TASK INSTRUCTIONS: Copy the entries exactly, leaving out nothing.

STUDY MATERIAL:
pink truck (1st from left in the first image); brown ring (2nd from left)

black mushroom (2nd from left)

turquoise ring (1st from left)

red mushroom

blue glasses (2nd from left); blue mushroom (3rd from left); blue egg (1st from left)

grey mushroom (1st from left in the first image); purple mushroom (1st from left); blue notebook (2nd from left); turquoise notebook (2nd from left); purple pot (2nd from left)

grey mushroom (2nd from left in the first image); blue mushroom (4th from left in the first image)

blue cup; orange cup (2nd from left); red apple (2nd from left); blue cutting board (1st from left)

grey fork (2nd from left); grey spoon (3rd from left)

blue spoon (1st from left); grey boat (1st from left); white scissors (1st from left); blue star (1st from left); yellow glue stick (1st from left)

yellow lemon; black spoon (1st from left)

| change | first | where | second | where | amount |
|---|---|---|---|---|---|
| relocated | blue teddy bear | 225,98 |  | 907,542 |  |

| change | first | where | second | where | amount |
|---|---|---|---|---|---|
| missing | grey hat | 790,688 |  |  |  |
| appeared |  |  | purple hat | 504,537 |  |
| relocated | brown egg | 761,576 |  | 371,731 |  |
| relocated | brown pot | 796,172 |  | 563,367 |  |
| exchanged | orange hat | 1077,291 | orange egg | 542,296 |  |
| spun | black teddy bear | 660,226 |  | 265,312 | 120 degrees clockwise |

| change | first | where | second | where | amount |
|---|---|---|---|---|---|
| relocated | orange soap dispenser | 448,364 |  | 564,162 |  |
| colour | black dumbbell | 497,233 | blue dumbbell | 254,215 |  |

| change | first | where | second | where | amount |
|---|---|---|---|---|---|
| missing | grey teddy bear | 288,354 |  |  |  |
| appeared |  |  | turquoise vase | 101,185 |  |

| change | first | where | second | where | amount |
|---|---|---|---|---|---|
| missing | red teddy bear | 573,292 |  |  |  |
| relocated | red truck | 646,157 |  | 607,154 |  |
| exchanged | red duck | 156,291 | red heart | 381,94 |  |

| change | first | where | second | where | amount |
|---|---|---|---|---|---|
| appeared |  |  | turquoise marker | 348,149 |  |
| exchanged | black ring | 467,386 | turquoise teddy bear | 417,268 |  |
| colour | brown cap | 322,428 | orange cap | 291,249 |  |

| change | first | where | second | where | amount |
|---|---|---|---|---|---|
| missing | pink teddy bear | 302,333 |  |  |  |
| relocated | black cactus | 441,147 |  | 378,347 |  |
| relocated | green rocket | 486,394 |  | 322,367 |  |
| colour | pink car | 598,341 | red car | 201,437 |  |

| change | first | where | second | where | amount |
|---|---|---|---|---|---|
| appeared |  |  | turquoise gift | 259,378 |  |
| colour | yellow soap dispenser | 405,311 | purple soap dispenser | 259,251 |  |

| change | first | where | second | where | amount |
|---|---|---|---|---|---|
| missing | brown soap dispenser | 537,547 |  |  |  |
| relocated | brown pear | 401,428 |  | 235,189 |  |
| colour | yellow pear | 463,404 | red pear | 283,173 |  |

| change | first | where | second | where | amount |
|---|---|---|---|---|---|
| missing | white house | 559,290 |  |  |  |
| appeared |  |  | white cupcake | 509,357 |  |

RESULT BELOW:
pink truck (1st from left in the first image); brown ring (2nd from left)

black mushroom (2nd from left)

turquoise ring (1st from left)

red mushroom

blue glasses (2nd from left); blue mushroom (3rd from left); blue egg (1st from left)

grey mushroom (1st from left in the first image); purple mushroom (1st from left); blue notebook (2nd from left); turquoise notebook (2nd from left); purple pot (2nd from left)

grey mushroom (2nd from left in the first image); blue mushroom (4th from left in the first image)

blue cup; orange cup (2nd from left); red apple (2nd from left); blue cutting board (1st from left)

grey fork (2nd from left); grey spoon (3rd from left)

blue spoon (1st from left); grey boat (1st from left); white scissors (1st from left); blue star (1st from left); yellow glue stick (1st from left)

yellow lemon; black spoon (1st from left)

| change | first | where | second | where | amount |
|---|---|---|---|---|---|
| relocated | blue teddy bear | 225,98 |  | 907,542 |  |

| change | first | where | second | where | amount |
|---|---|---|---|---|---|
| missing | grey hat | 790,688 |  |  |  |
| appeared |  |  | purple hat | 504,537 |  |
| relocated | brown egg | 761,576 |  | 371,731 |  |
| relocated | brown pot | 796,172 |  | 563,367 |  |
| exchanged | orange hat | 1077,291 | orange egg | 542,296 |  |
| spun | black teddy bear | 660,226 |  | 265,312 | 120 degrees clockwise |

| change | first | where | second | where | amount |
|---|---|---|---|---|---|
| relocated | orange soap dispenser | 448,364 |  | 564,162 |  |
| colour | black dumbbell | 497,233 | blue dumbbell | 254,215 |  |

| change | first | where | second | where | amount |
|---|---|---|---|---|---|
| missing | grey teddy bear | 288,354 |  |  |  |
| appeared |  |  | turquoise vase | 101,185 |  |

| change | first | where | second | where | amount |
|---|---|---|---|---|---|
| missing | red teddy bear | 573,292 |  |  |  |
| relocated | red truck | 646,157 |  | 607,154 |  |
| exchanged | red duck | 156,291 | red heart | 381,94 |  |

| change | first | where | second | where | amount |
|---|---|---|---|---|---|
| appeared |  |  | turquoise marker | 348,149 |  |
| exchanged | black ring | 467,386 | turquoise teddy bear | 417,268 |  |
| colour | brown cap | 322,428 | orange cap | 291,249 |  |

| change | first | where | second | where | amount |
|---|---|---|---|---|---|
| missing | pink teddy bear | 302,333 |  |  |  |
| relocated | black cactus | 441,147 |  | 378,347 |  |
| relocated | green rocket | 486,394 |  | 322,367 |  |
| colour | pink car | 598,341 | red car | 201,437 |  |

| change | first | where | second | where | amount |
|---|---|---|---|---|---|
| appeared |  |  | turquoise gift | 259,378 |  |
| colour | yellow soap dispenser | 405,311 | purple soap dispenser | 259,251 |  |

| change | first | where | second | where | amount |
|---|---|---|---|---|---|
| missing | brown soap dispenser | 537,547 |  |  |  |
| relocated | brown pear | 401,428 |  | 235,189 |  |
| colour | yellow pear | 463,404 | red pear | 283,173 |  |

| change | first | where | second | where | amount |
|---|---|---|---|---|---|
| missing | white house | 559,290 |  |  |  |
| appeared |  |  | white cupcake | 509,357 |  |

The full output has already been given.